Start of Material to process
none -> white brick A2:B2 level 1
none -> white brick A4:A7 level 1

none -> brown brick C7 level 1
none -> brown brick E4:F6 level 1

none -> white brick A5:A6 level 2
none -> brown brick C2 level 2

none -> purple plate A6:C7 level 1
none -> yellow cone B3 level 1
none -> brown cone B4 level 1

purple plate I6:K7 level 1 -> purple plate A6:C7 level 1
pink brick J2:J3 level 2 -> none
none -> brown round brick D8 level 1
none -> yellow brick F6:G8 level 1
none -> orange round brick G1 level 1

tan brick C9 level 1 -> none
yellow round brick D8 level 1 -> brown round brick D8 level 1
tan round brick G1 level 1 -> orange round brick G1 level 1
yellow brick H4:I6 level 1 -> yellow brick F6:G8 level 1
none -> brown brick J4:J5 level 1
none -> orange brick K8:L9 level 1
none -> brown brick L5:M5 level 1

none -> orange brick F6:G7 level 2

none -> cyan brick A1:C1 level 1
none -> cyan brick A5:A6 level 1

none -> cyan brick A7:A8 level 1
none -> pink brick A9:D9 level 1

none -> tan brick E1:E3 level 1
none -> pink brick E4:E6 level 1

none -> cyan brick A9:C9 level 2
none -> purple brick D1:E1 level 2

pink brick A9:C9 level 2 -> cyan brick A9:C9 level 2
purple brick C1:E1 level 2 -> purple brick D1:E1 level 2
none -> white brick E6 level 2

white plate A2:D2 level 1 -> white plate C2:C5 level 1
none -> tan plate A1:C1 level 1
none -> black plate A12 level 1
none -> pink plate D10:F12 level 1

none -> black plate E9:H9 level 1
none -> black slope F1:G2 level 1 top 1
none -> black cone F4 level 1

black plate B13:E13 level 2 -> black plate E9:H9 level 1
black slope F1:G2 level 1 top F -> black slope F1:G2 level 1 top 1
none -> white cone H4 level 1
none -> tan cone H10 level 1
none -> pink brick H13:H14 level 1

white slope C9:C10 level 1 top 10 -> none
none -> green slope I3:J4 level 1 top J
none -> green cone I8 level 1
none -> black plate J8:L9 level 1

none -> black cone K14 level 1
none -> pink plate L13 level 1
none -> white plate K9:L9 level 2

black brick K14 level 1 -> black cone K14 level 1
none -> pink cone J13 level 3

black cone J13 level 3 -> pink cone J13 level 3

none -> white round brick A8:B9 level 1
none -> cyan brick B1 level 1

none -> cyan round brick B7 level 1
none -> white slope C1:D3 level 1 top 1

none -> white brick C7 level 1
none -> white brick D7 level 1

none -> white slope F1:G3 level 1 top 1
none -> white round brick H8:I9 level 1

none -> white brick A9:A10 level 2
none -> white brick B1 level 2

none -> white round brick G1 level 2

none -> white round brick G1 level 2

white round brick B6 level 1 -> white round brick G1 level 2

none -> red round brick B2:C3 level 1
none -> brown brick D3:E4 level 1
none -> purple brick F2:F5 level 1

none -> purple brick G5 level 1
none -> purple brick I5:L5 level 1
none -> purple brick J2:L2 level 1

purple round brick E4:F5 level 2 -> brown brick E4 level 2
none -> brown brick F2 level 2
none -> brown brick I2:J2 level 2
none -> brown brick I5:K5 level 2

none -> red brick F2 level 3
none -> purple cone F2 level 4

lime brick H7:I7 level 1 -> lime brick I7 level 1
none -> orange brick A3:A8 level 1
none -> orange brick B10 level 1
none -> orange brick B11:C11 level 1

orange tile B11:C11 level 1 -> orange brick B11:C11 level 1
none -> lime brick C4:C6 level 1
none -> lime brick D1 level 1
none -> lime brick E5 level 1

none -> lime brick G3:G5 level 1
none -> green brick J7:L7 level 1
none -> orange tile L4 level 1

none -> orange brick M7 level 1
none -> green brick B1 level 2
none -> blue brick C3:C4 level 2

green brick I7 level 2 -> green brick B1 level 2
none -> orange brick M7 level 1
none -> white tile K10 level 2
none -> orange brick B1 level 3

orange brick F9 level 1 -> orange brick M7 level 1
End of Material to process
Each entry above is to be printed again exactly.

none -> white brick A2:B2 level 1
none -> white brick A4:A7 level 1

none -> brown brick C7 level 1
none -> brown brick E4:F6 level 1

none -> white brick A5:A6 level 2
none -> brown brick C2 level 2

none -> purple plate A6:C7 level 1
none -> yellow cone B3 level 1
none -> brown cone B4 level 1

purple plate I6:K7 level 1 -> purple plate A6:C7 level 1
pink brick J2:J3 level 2 -> none
none -> brown round brick D8 level 1
none -> yellow brick F6:G8 level 1
none -> orange round brick G1 level 1

tan brick C9 level 1 -> none
yellow round brick D8 level 1 -> brown round brick D8 level 1
tan round brick G1 level 1 -> orange round brick G1 level 1
yellow brick H4:I6 level 1 -> yellow brick F6:G8 level 1
none -> brown brick J4:J5 level 1
none -> orange brick K8:L9 level 1
none -> brown brick L5:M5 level 1

none -> orange brick F6:G7 level 2

none -> cyan brick A1:C1 level 1
none -> cyan brick A5:A6 level 1

none -> cyan brick A7:A8 level 1
none -> pink brick A9:D9 level 1

none -> tan brick E1:E3 level 1
none -> pink brick E4:E6 level 1

none -> cyan brick A9:C9 level 2
none -> purple brick D1:E1 level 2

pink brick A9:C9 level 2 -> cyan brick A9:C9 level 2
purple brick C1:E1 level 2 -> purple brick D1:E1 level 2
none -> white brick E6 level 2

white plate A2:D2 level 1 -> white plate C2:C5 level 1
none -> tan plate A1:C1 level 1
none -> black plate A12 level 1
none -> pink plate D10:F12 level 1

none -> black plate E9:H9 level 1
none -> black slope F1:G2 level 1 top 1
none -> black cone F4 level 1

black plate B13:E13 level 2 -> black plate E9:H9 level 1
black slope F1:G2 level 1 top F -> black slope F1:G2 level 1 top 1
none -> white cone H4 level 1
none -> tan cone H10 level 1
none -> pink brick H13:H14 level 1

white slope C9:C10 level 1 top 10 -> none
none -> green slope I3:J4 level 1 top J
none -> green cone I8 level 1
none -> black plate J8:L9 level 1

none -> black cone K14 level 1
none -> pink plate L13 level 1
none -> white plate K9:L9 level 2

black brick K14 level 1 -> black cone K14 level 1
none -> pink cone J13 level 3

black cone J13 level 3 -> pink cone J13 level 3

none -> white round brick A8:B9 level 1
none -> cyan brick B1 level 1

none -> cyan round brick B7 level 1
none -> white slope C1:D3 level 1 top 1

none -> white brick C7 level 1
none -> white brick D7 level 1

none -> white slope F1:G3 level 1 top 1
none -> white round brick H8:I9 level 1

none -> white brick A9:A10 level 2
none -> white brick B1 level 2

none -> white round brick G1 level 2

none -> white round brick G1 level 2

white round brick B6 level 1 -> white round brick G1 level 2

none -> red round brick B2:C3 level 1
none -> brown brick D3:E4 level 1
none -> purple brick F2:F5 level 1

none -> purple brick G5 level 1
none -> purple brick I5:L5 level 1
none -> purple brick J2:L2 level 1

purple round brick E4:F5 level 2 -> brown brick E4 level 2
none -> brown brick F2 level 2
none -> brown brick I2:J2 level 2
none -> brown brick I5:K5 level 2

none -> red brick F2 level 3
none -> purple cone F2 level 4

lime brick H7:I7 level 1 -> lime brick I7 level 1
none -> orange brick A3:A8 level 1
none -> orange brick B10 level 1
none -> orange brick B11:C11 level 1

orange tile B11:C11 level 1 -> orange brick B11:C11 level 1
none -> lime brick C4:C6 level 1
none -> lime brick D1 level 1
none -> lime brick E5 level 1

none -> lime brick G3:G5 level 1
none -> green brick J7:L7 level 1
none -> orange tile L4 level 1

none -> orange brick M7 level 1
none -> green brick B1 level 2
none -> blue brick C3:C4 level 2

green brick I7 level 2 -> green brick B1 level 2
none -> orange brick M7 level 1
none -> white tile K10 level 2
none -> orange brick B1 level 3

orange brick F9 level 1 -> orange brick M7 level 1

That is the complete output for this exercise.